[Required action]
Set down exactly, from the records below, the line with "turquoise_house | [689,438,73,66]" through the line with "move | yellow_bowling_pin", and nothing else.
START Exercise material
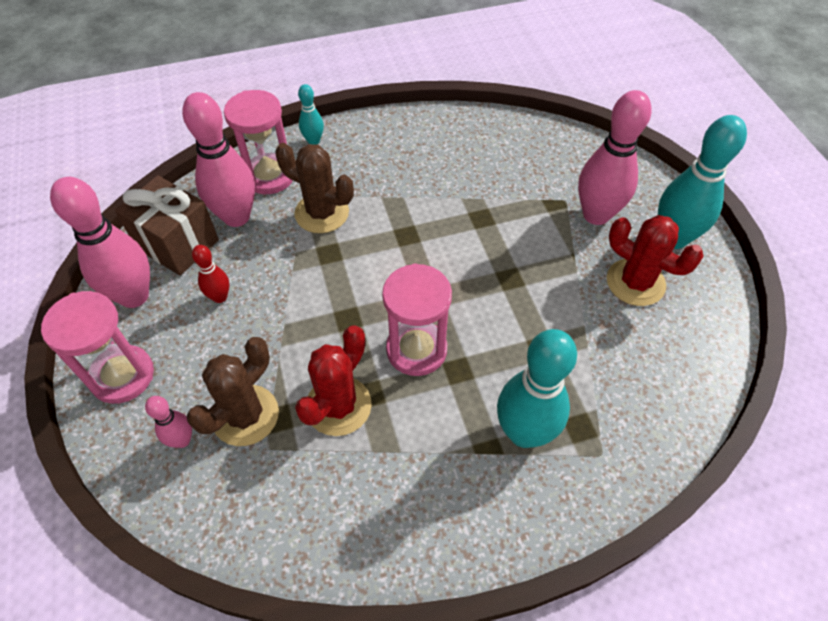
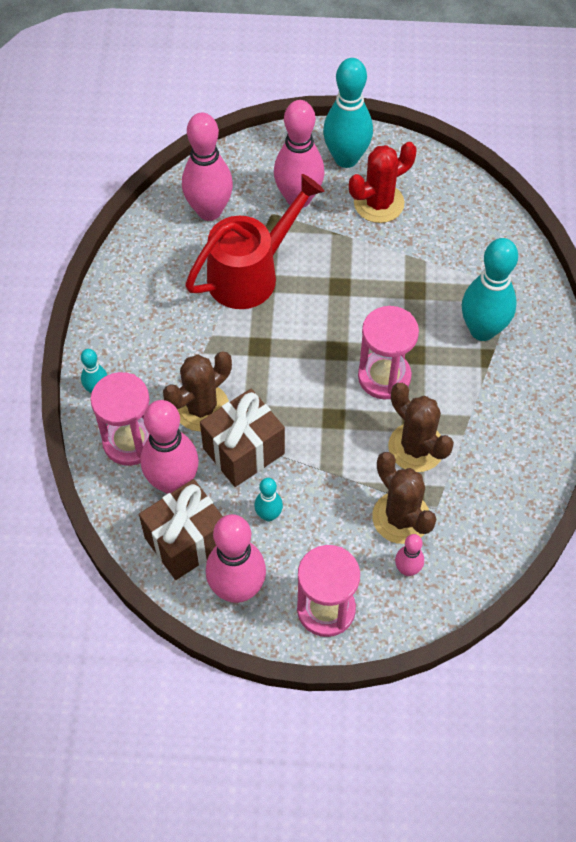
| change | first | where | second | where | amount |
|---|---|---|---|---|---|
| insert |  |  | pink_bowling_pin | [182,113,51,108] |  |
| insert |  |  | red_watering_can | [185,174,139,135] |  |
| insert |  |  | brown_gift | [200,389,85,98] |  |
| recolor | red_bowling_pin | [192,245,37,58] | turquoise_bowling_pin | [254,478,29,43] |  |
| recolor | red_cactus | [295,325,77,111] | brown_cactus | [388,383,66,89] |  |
END Exercise material
START Exercise material
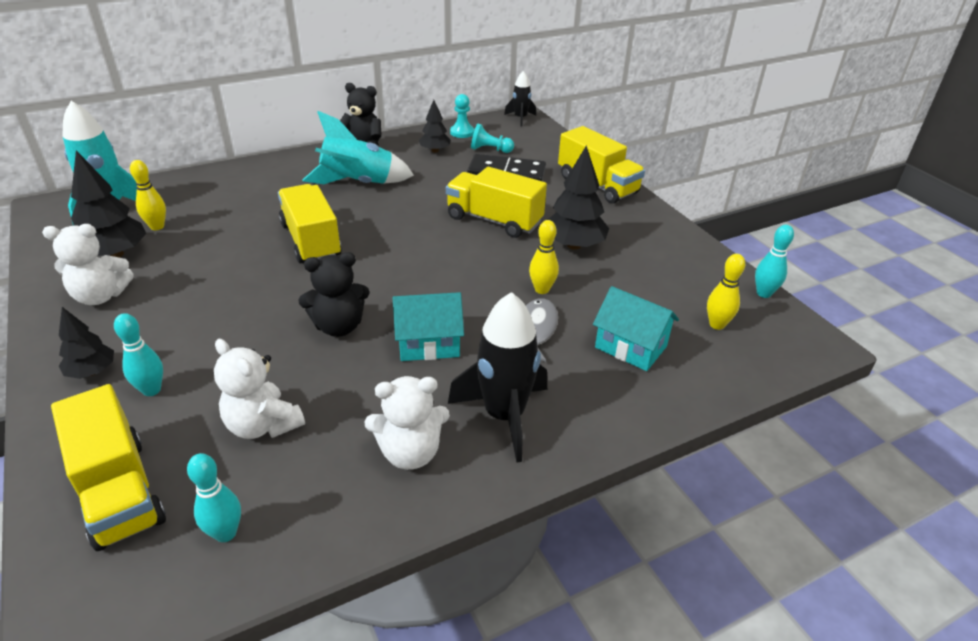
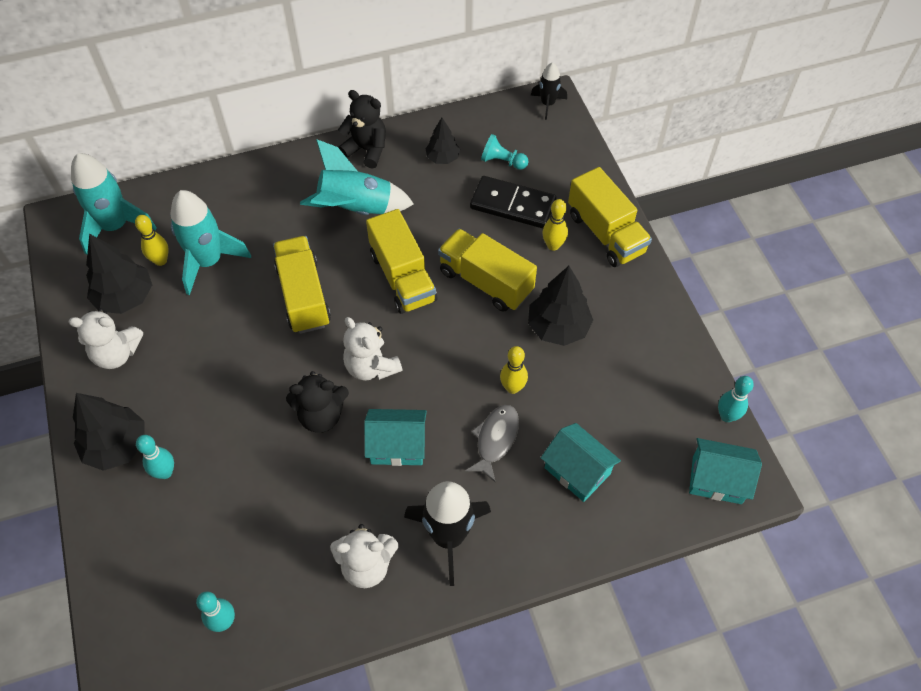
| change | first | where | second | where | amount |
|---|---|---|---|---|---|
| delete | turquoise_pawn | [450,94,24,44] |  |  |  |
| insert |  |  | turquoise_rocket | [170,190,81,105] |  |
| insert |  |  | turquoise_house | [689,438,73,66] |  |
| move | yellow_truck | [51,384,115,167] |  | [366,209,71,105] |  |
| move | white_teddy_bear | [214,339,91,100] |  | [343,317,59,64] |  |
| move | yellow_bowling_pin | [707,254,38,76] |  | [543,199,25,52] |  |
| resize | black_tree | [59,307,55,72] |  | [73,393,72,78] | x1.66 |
END Exercise material
START Exercise material
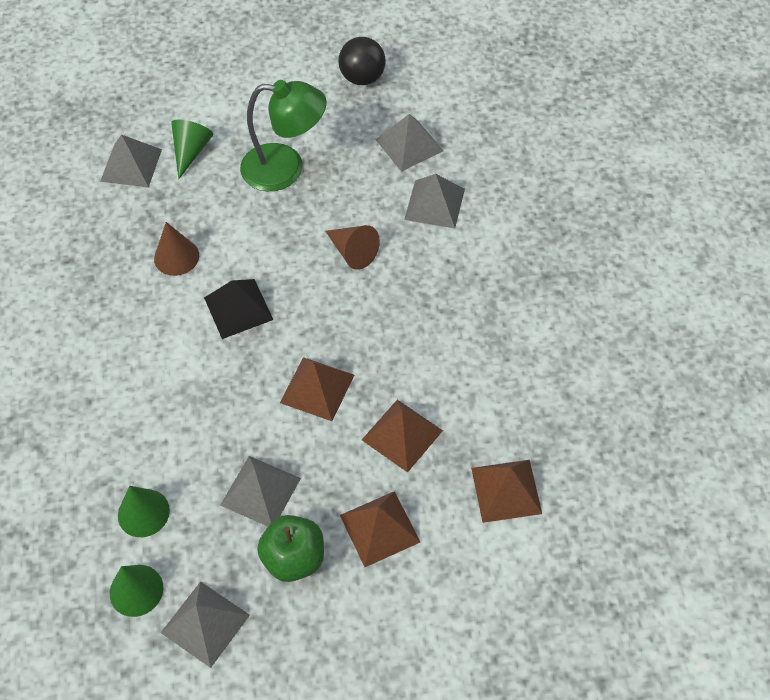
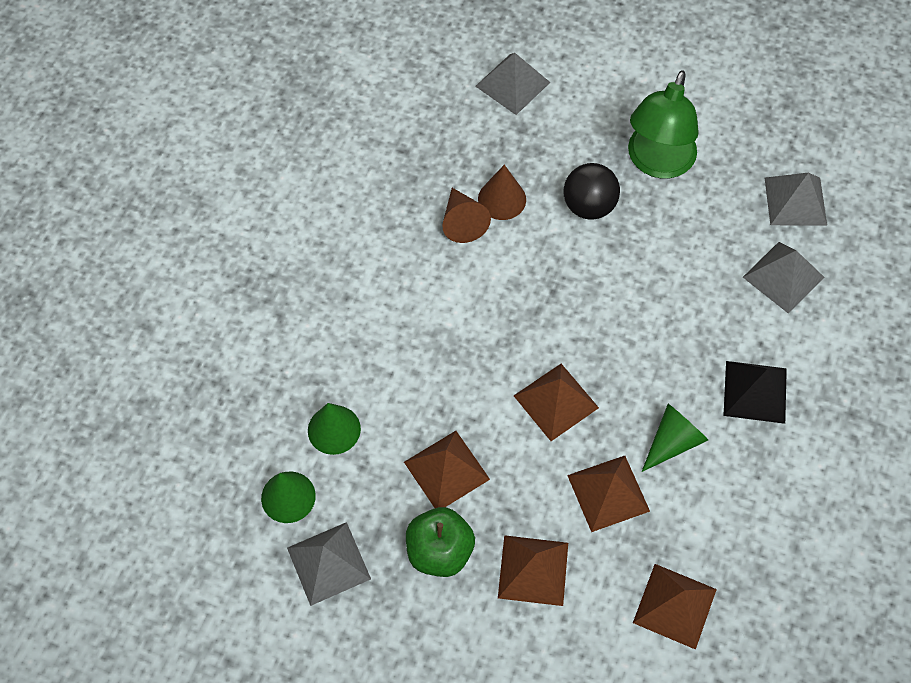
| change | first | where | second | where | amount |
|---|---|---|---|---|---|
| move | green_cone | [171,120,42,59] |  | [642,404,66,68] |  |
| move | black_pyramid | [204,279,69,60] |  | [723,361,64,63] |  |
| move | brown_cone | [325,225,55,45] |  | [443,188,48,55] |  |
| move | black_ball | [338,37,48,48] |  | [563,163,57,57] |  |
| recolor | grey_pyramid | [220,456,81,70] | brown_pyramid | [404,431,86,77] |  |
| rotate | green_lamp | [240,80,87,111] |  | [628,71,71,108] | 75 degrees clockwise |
END Exercise material
[Reply to the exercise]
| insert |  |  | turquoise_house | [689,438,73,66] |  |
| move | yellow_truck | [51,384,115,167] |  | [366,209,71,105] |  |
| move | white_teddy_bear | [214,339,91,100] |  | [343,317,59,64] |  |
| move | yellow_bowling_pin | [707,254,38,76] |  | [543,199,25,52] |  |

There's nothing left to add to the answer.